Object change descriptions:

——————

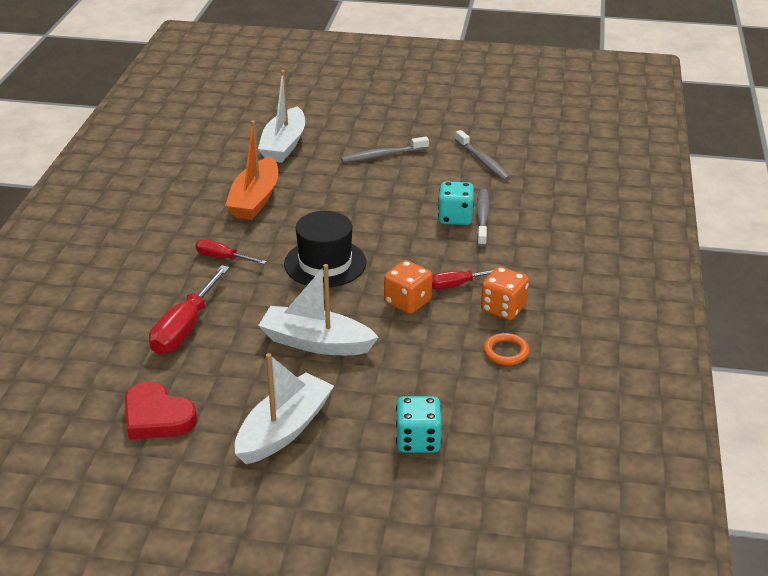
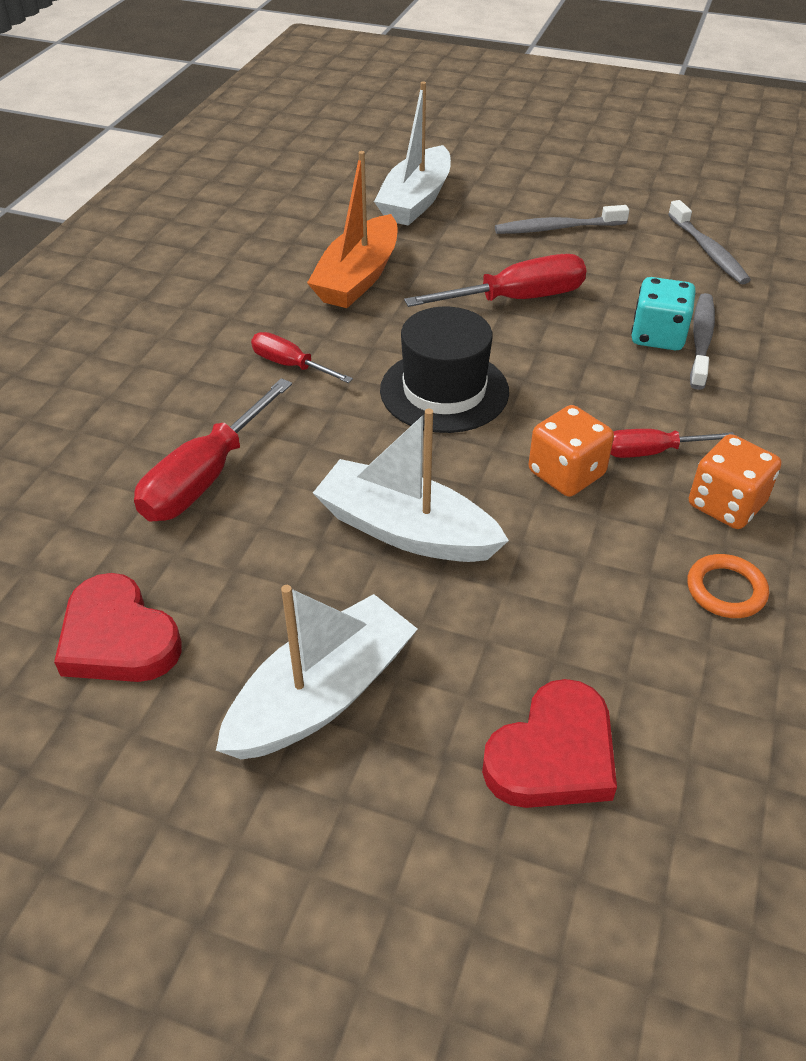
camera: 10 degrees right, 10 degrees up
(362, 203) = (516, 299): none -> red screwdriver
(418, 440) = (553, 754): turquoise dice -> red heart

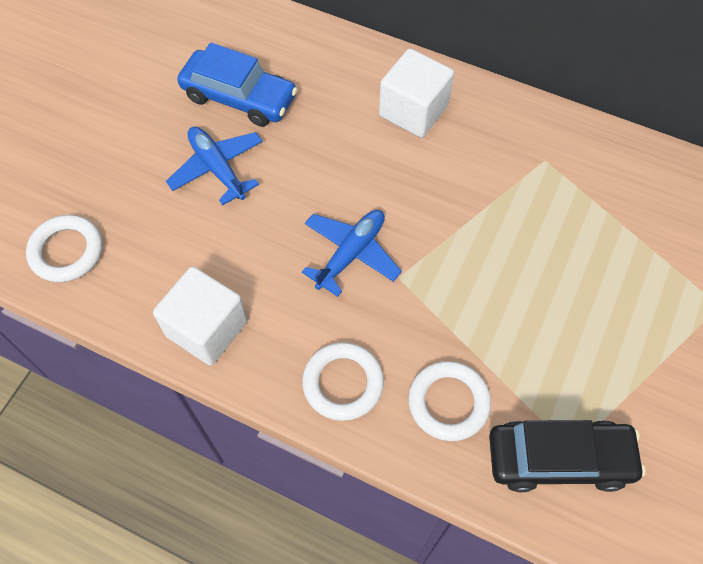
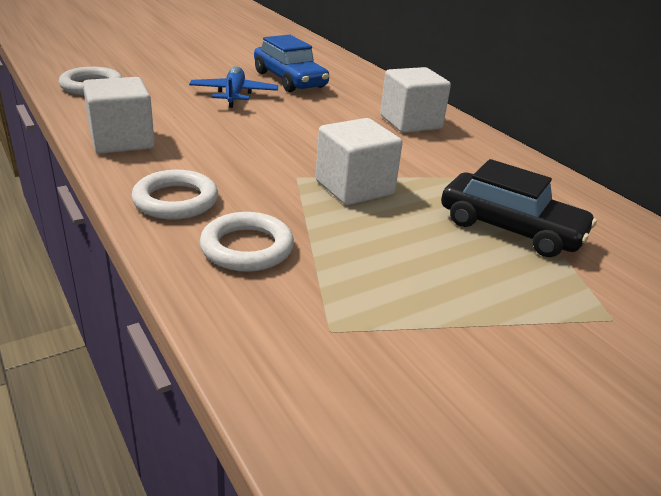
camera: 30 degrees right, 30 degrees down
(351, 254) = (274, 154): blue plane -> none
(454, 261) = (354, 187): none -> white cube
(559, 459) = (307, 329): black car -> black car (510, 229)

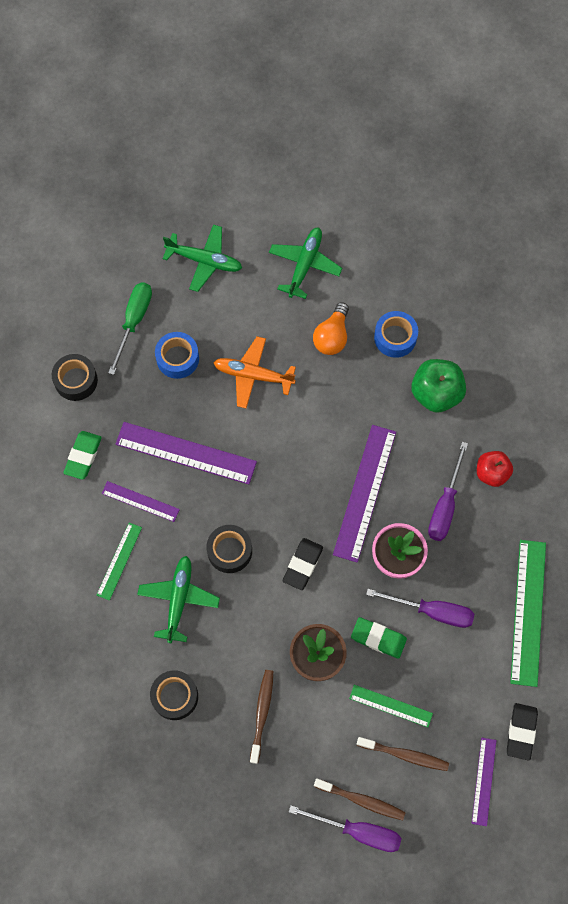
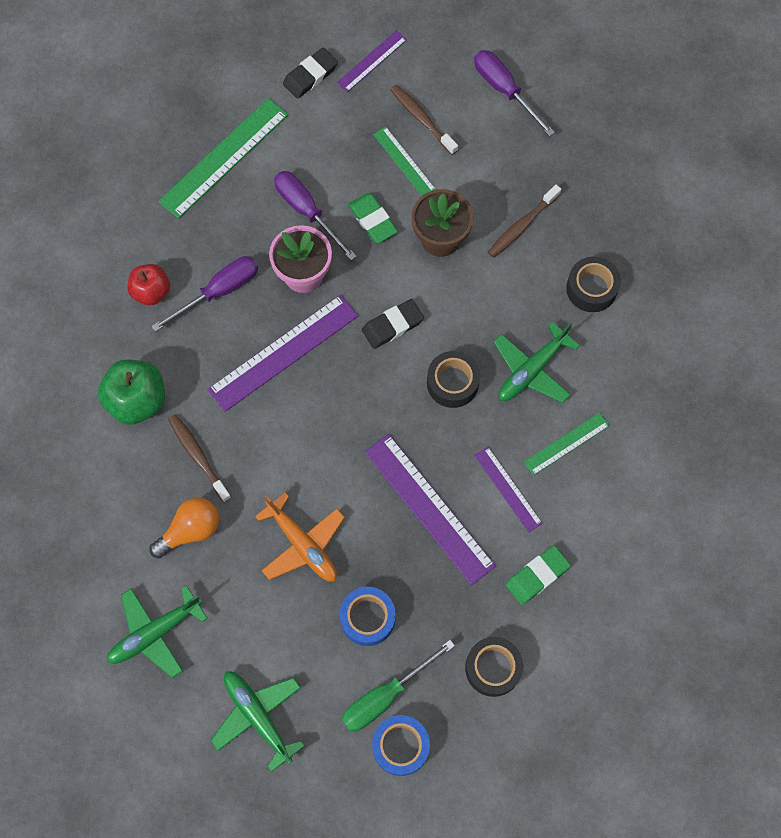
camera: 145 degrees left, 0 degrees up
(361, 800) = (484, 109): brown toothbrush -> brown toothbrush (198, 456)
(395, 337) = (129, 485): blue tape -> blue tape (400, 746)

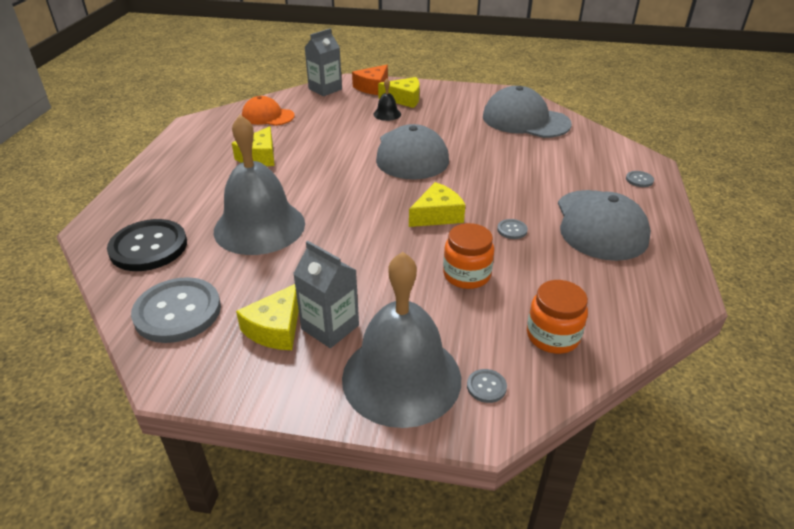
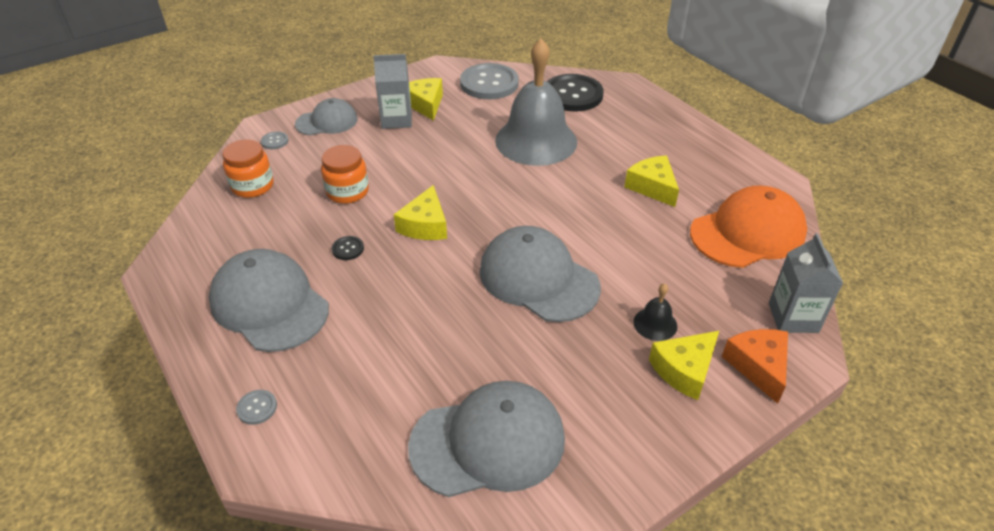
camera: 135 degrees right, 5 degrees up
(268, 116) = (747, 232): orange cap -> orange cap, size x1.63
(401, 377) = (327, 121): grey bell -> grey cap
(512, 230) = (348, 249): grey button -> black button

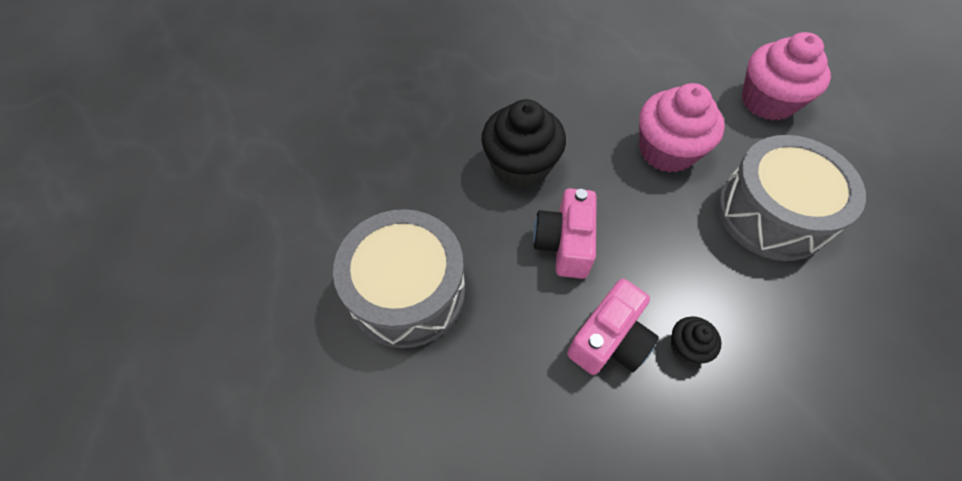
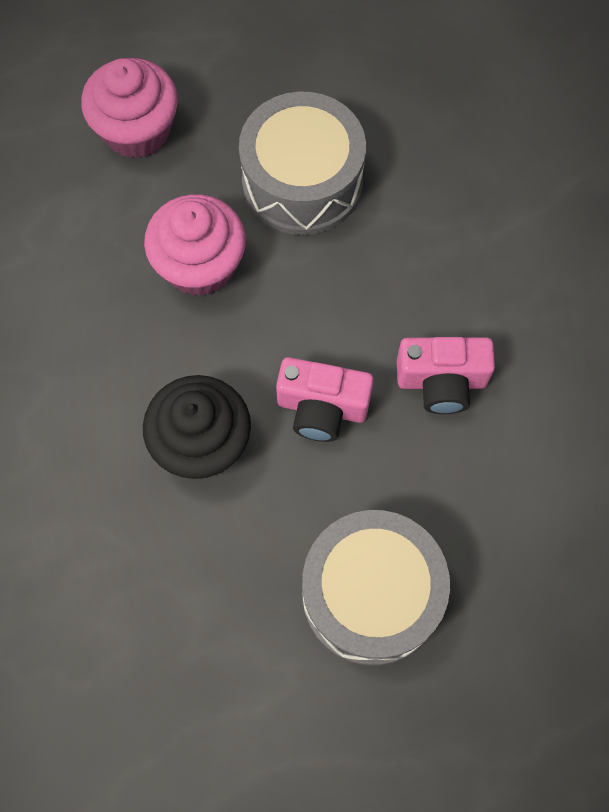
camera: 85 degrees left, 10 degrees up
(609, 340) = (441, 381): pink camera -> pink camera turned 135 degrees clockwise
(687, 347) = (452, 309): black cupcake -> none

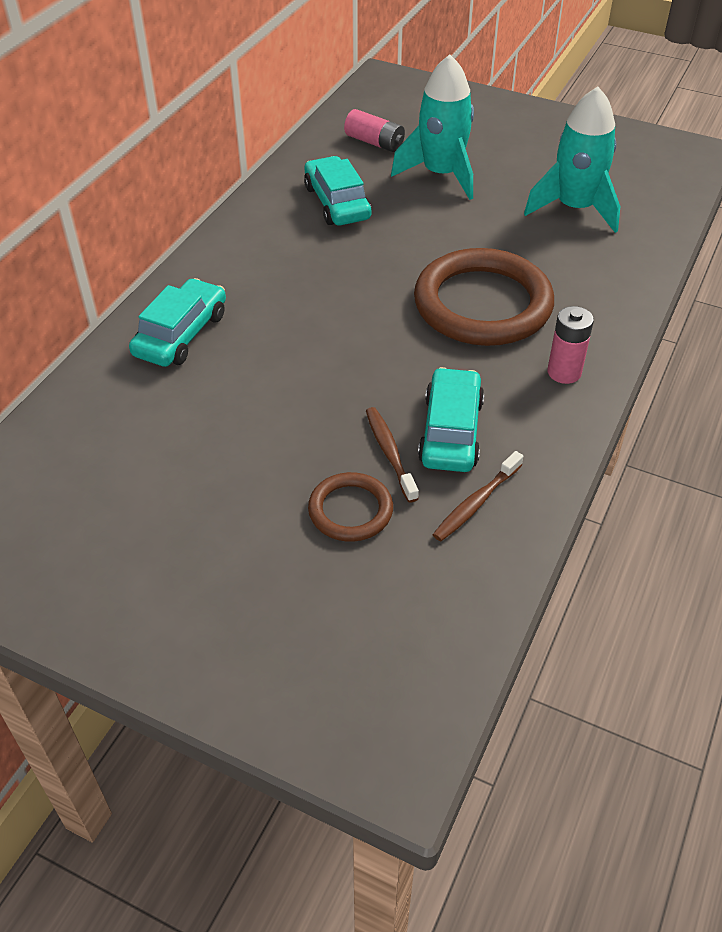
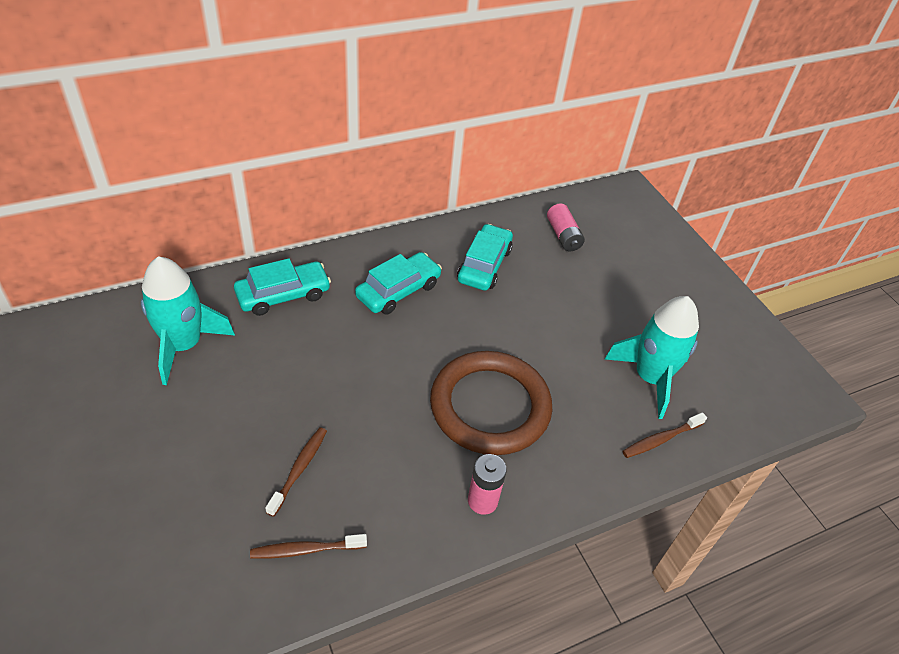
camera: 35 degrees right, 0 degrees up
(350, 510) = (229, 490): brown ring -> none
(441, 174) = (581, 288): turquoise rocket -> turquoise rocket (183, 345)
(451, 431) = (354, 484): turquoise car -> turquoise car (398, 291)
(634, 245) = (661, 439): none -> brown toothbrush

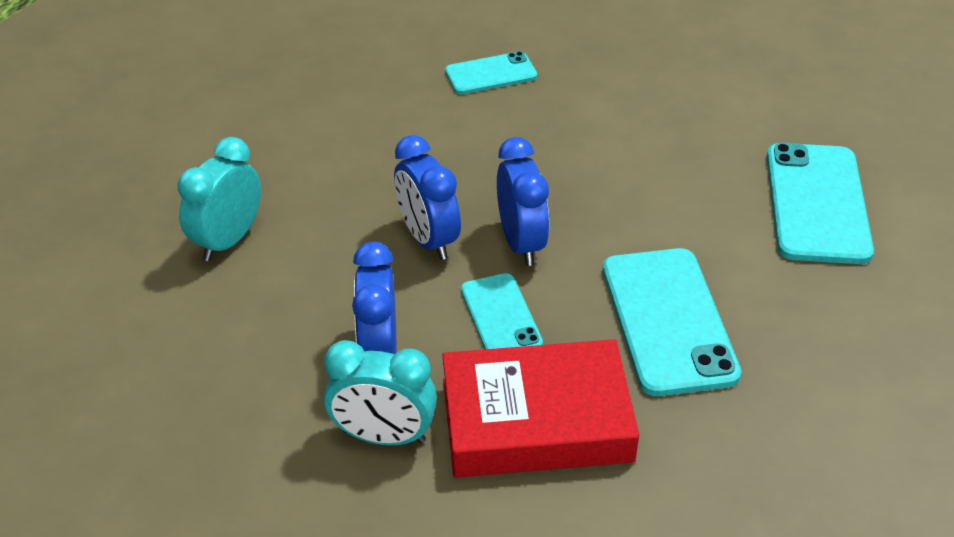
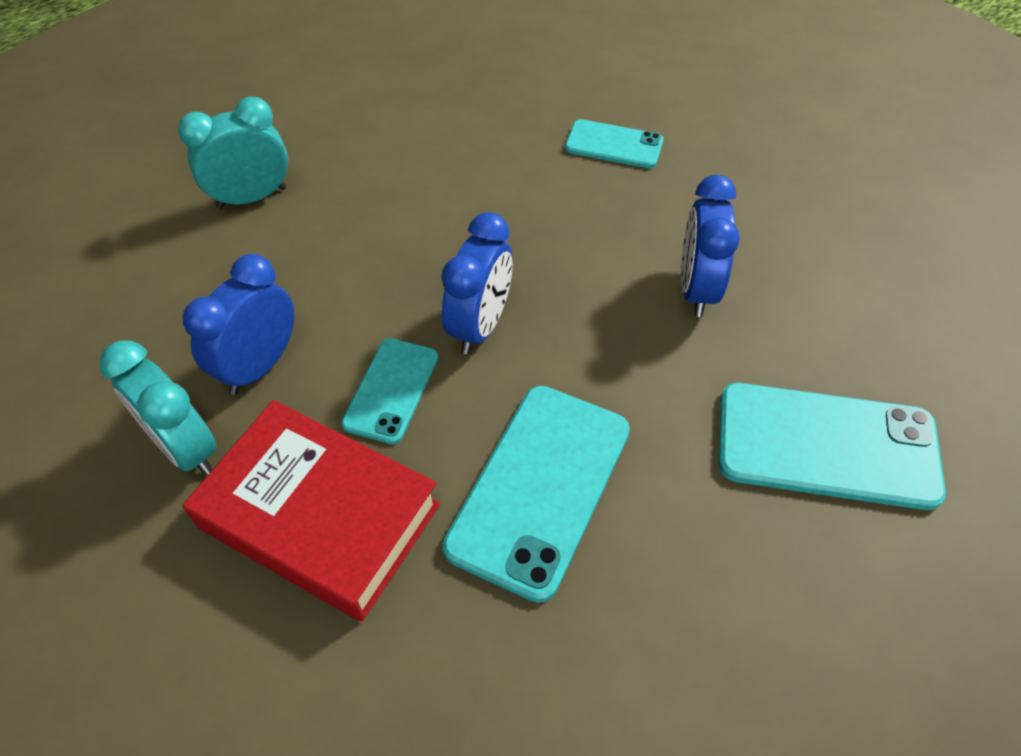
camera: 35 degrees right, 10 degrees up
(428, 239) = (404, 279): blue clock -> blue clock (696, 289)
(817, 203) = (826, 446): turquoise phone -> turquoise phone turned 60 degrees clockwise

——————

Exercise instructions: An exact copy of the entries above is required; pictures are not part of it.

Response to this task:
camera: 10 degrees right, 10 degrees up
(362, 203) = (516, 299): none -> red screwdriver
(418, 440) = (553, 754): turquoise dice -> red heart

camera: 30 degrees right, 30 degrees down
(351, 254) = (274, 154): blue plane -> none
(454, 261) = (354, 187): none -> white cube
(559, 459) = (307, 329): black car -> black car (510, 229)

camera: 145 degrees left, 0 degrees up
(361, 800) = (484, 109): brown toothbrush -> brown toothbrush (198, 456)
(395, 337) = (129, 485): blue tape -> blue tape (400, 746)

camera: 135 degrees right, 5 degrees up
(268, 116) = (747, 232): orange cap -> orange cap, size x1.63
(401, 377) = (327, 121): grey bell -> grey cap
(512, 230) = (348, 249): grey button -> black button

camera: 85 degrees left, 10 degrees up
(609, 340) = (441, 381): pink camera -> pink camera turned 135 degrees clockwise
(687, 347) = (452, 309): black cupcake -> none

camera: 35 degrees right, 0 degrees up
(350, 510) = (229, 490): brown ring -> none
(441, 174) = (581, 288): turquoise rocket -> turquoise rocket (183, 345)
(451, 431) = (354, 484): turquoise car -> turquoise car (398, 291)
(634, 245) = (661, 439): none -> brown toothbrush

camera: 35 degrees right, 10 degrees up
(428, 239) = (404, 279): blue clock -> blue clock (696, 289)
(817, 203) = (826, 446): turquoise phone -> turquoise phone turned 60 degrees clockwise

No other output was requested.